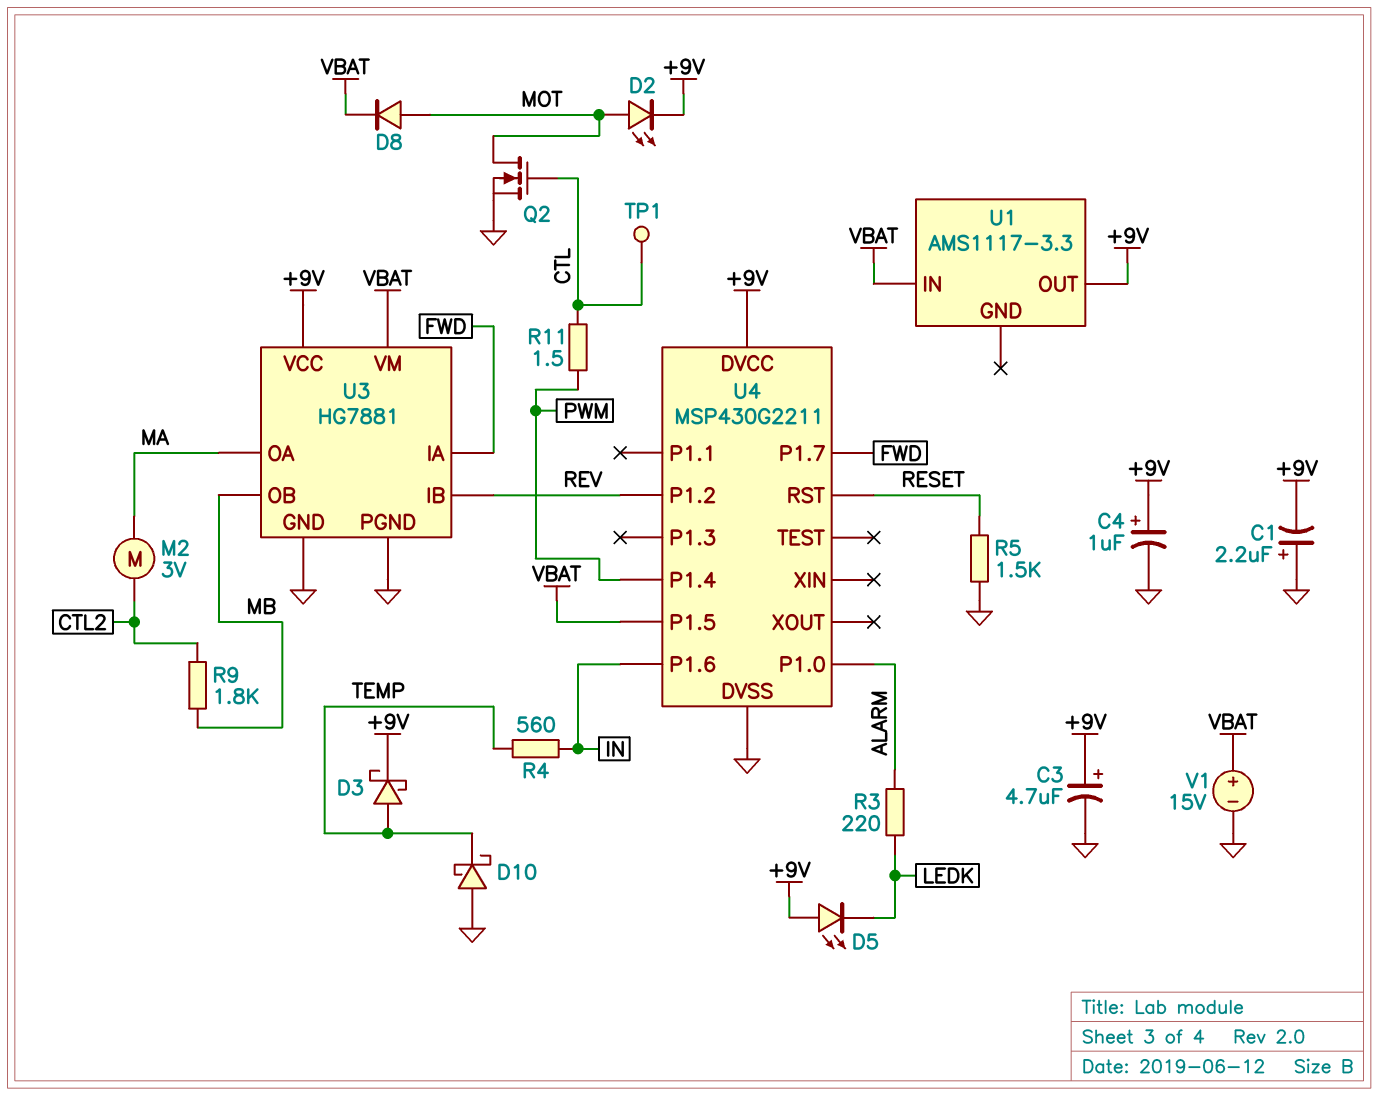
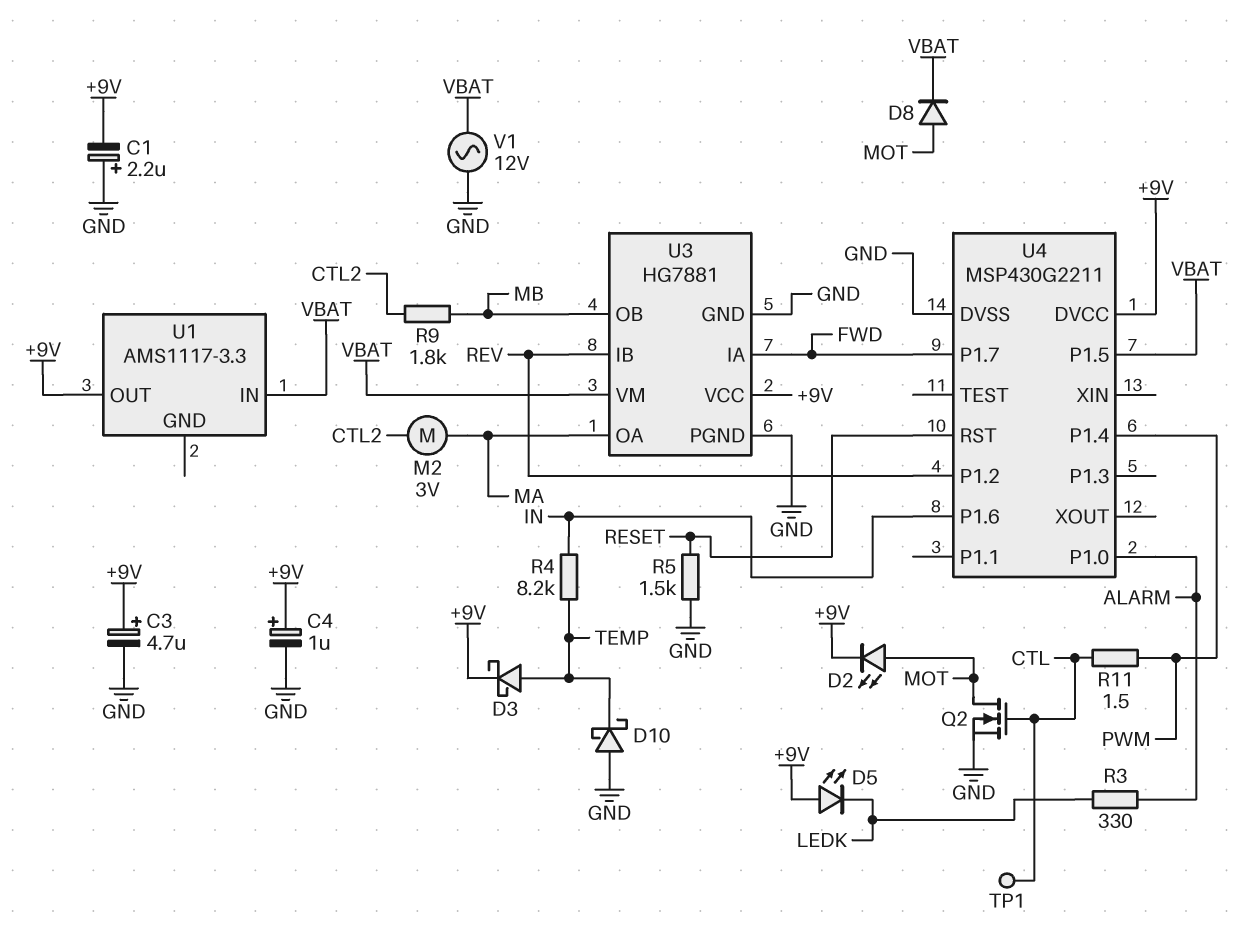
R3: 220 (ALARM, LEDK) -> 330 (ALARM, LEDK)
R4: 560 (IN, TEMP) -> 8.2k (IN, TEMP)
V1: 15V (plus VBAT, minus GND) -> AC 12V (GND, VBAT)

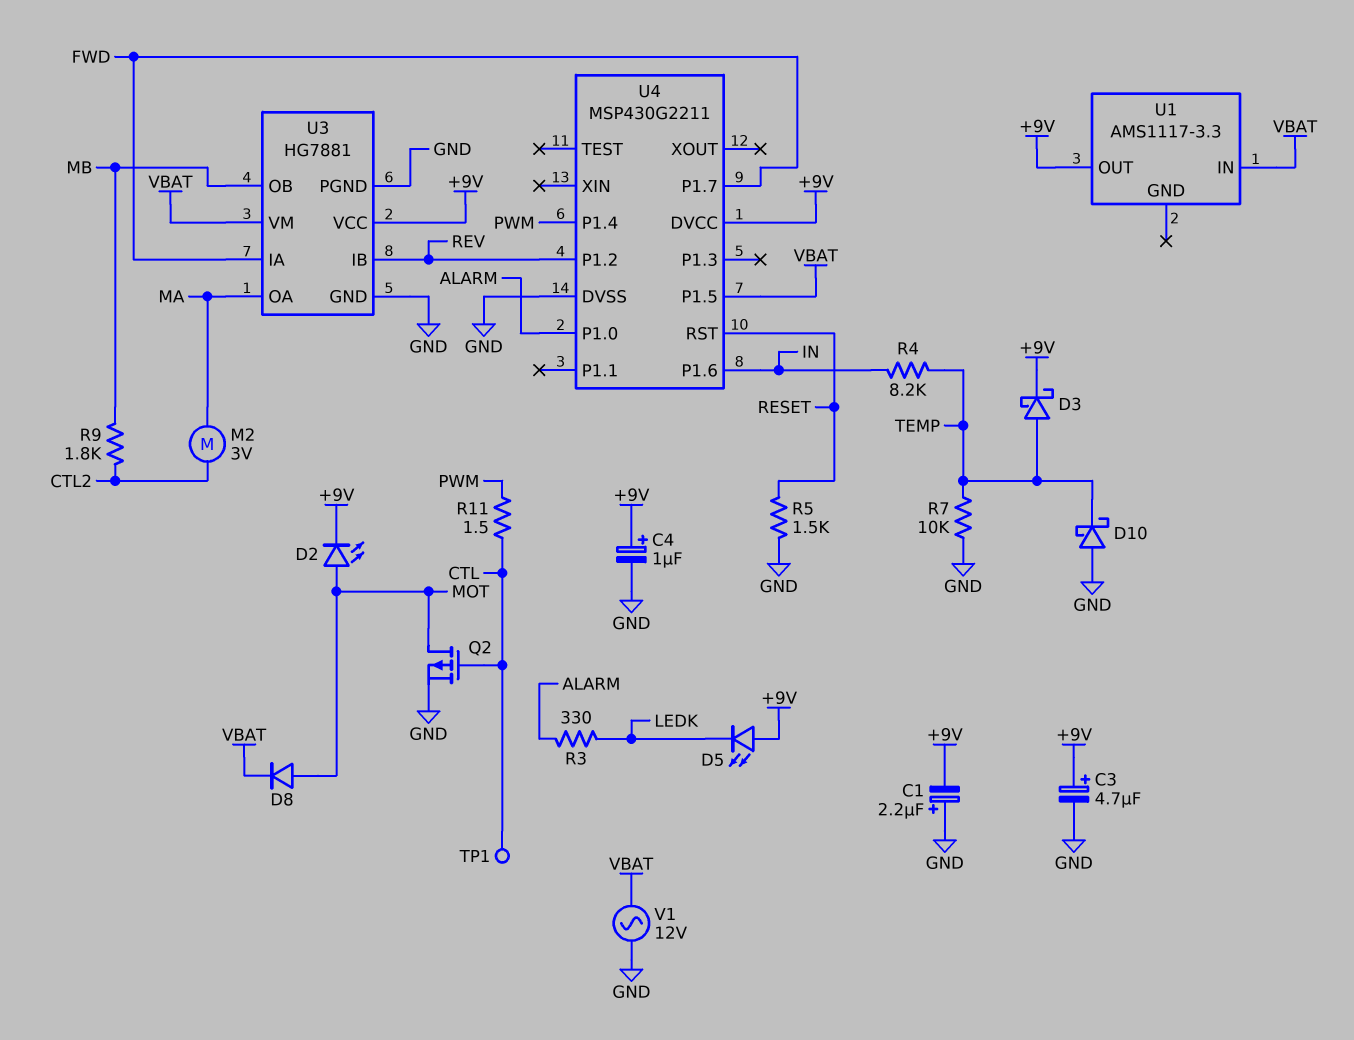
Q2: NMOS (G CTL, D MOT, S GND) -> PMOS (G CTL, D MOT, S GND)
R7: none -> 10k (GND, TEMP)

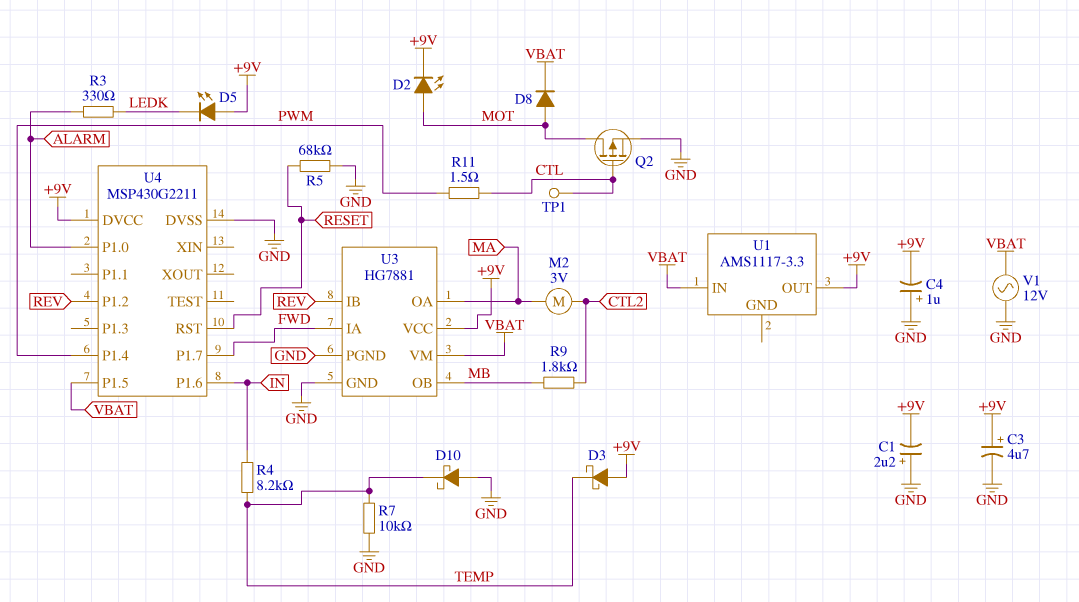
C4: 1uF (plus +9V, minus GND) -> 1uF (plus GND, minus +9V)
D3: schottky (A TEMP, K +9V) -> schottky (A +9V, K TEMP)
R5: 1.5k (GND, RESET) -> 68k (GND, RESET)

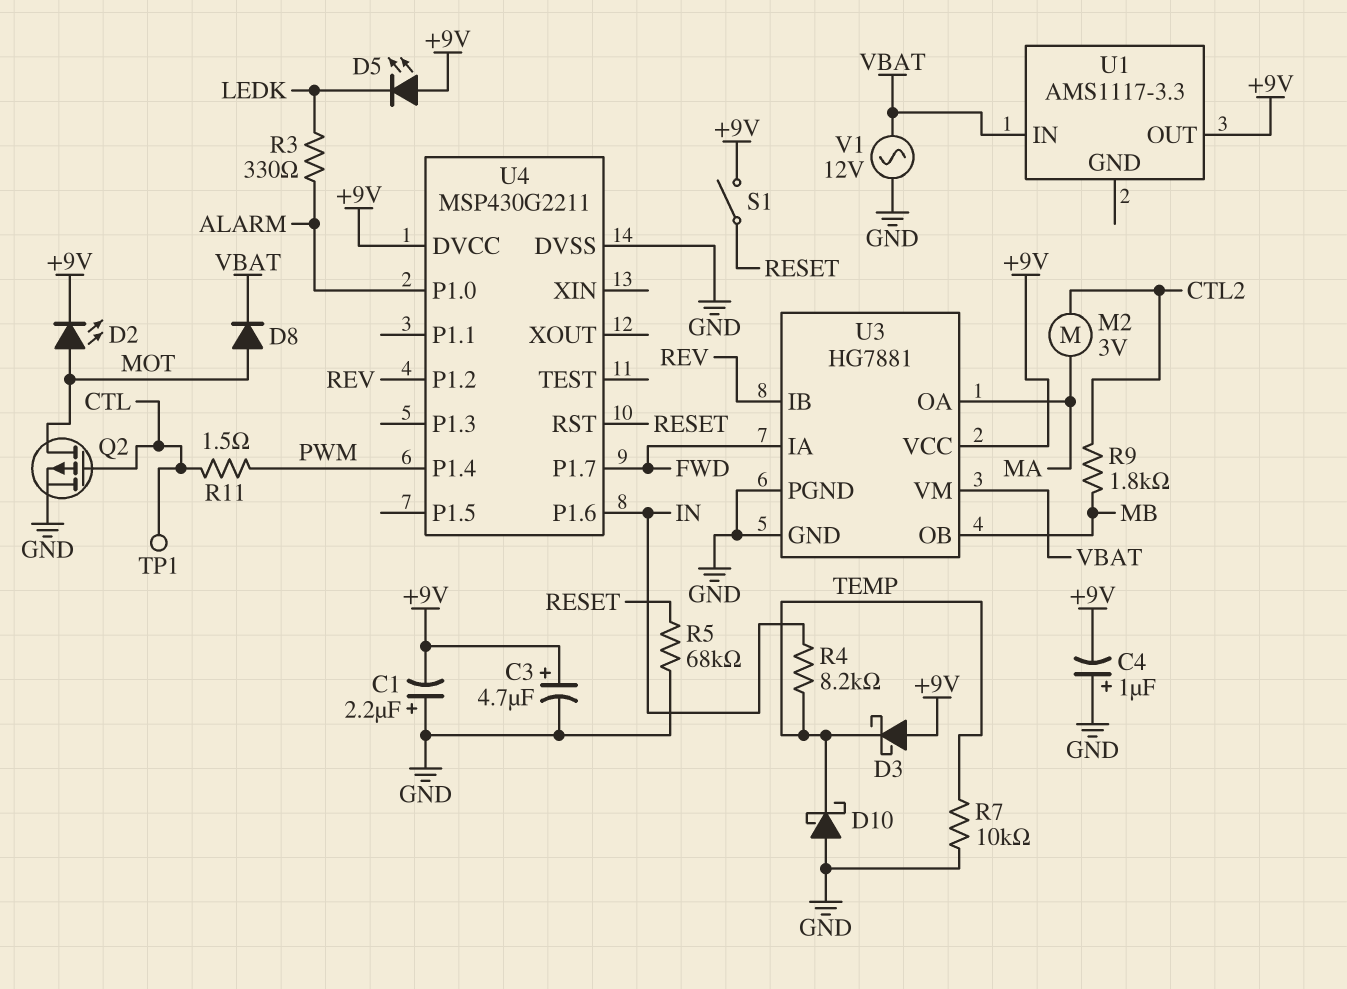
S1: none -> switch (+9V, RESET)
U4 pin P1.5: VBAT -> none

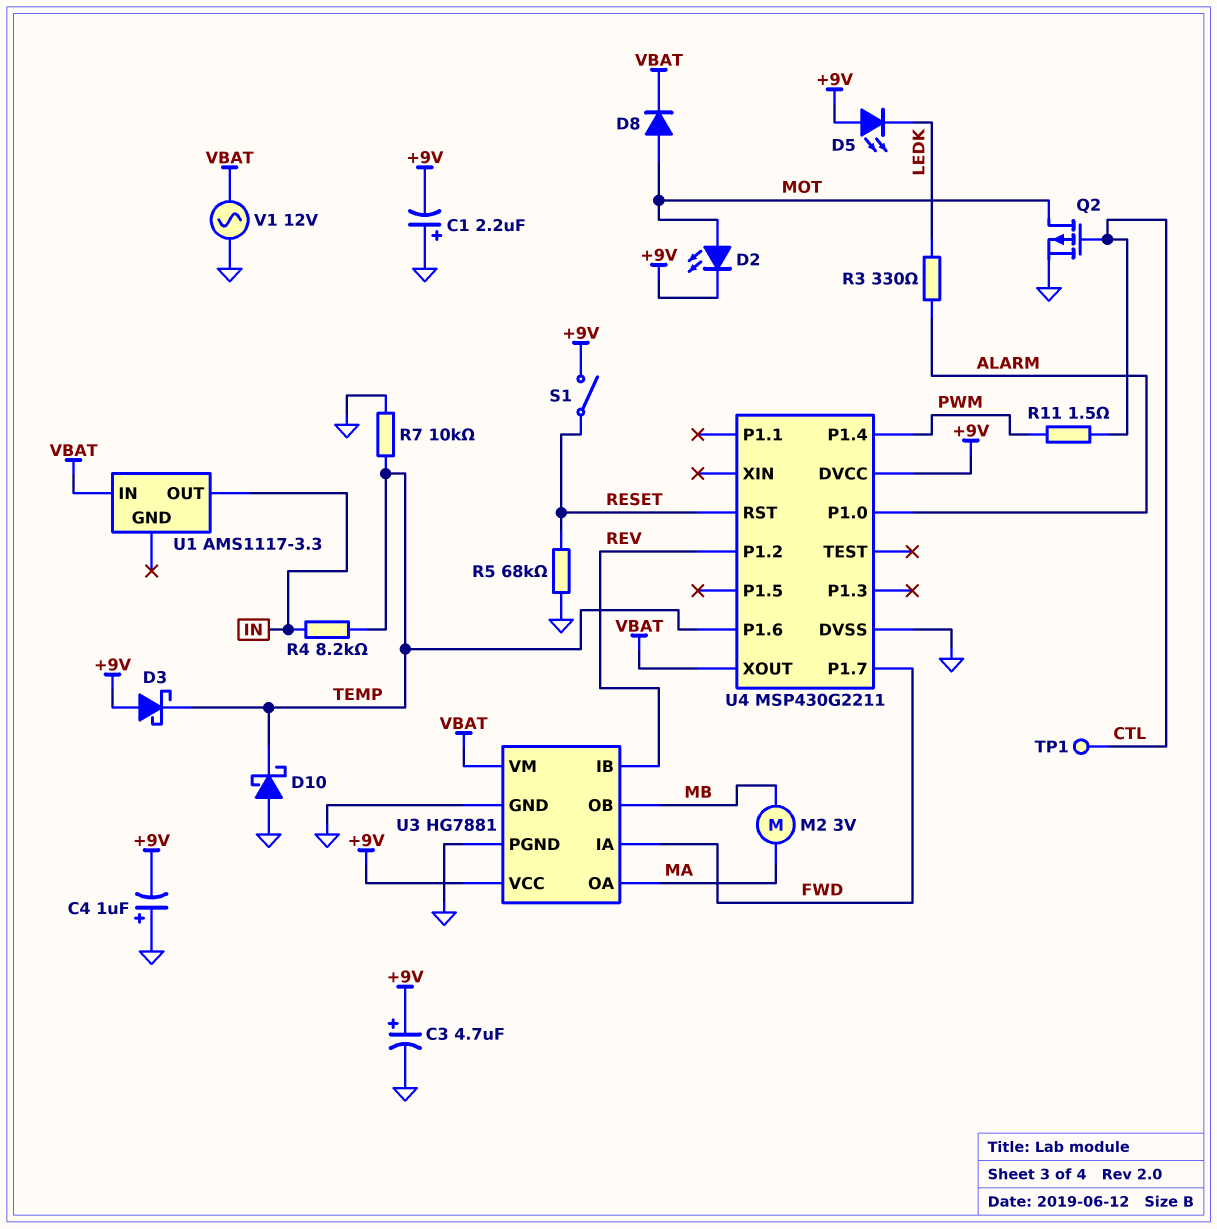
M2: motor 3V (CTL2, MA) -> motor 3V (MA, MB)
R9: 1.8k (CTL2, MB) -> none
U1 pin OUT: +9V -> IN
U4 pin P1.6: IN -> TEMP
U4 pin XOUT: none -> VBAT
========================================
§ Problem statement: Retype the entire listing exactly as it appears, dropping only the pictures.

§ Written solution:
R3: 220 (ALARM, LEDK) -> 330 (ALARM, LEDK)
R4: 560 (IN, TEMP) -> 8.2k (IN, TEMP)
V1: 15V (plus VBAT, minus GND) -> AC 12V (GND, VBAT)

Q2: NMOS (G CTL, D MOT, S GND) -> PMOS (G CTL, D MOT, S GND)
R7: none -> 10k (GND, TEMP)

C4: 1uF (plus +9V, minus GND) -> 1uF (plus GND, minus +9V)
D3: schottky (A TEMP, K +9V) -> schottky (A +9V, K TEMP)
R5: 1.5k (GND, RESET) -> 68k (GND, RESET)

S1: none -> switch (+9V, RESET)
U4 pin P1.5: VBAT -> none

M2: motor 3V (CTL2, MA) -> motor 3V (MA, MB)
R9: 1.8k (CTL2, MB) -> none
U1 pin OUT: +9V -> IN
U4 pin P1.6: IN -> TEMP
U4 pin XOUT: none -> VBAT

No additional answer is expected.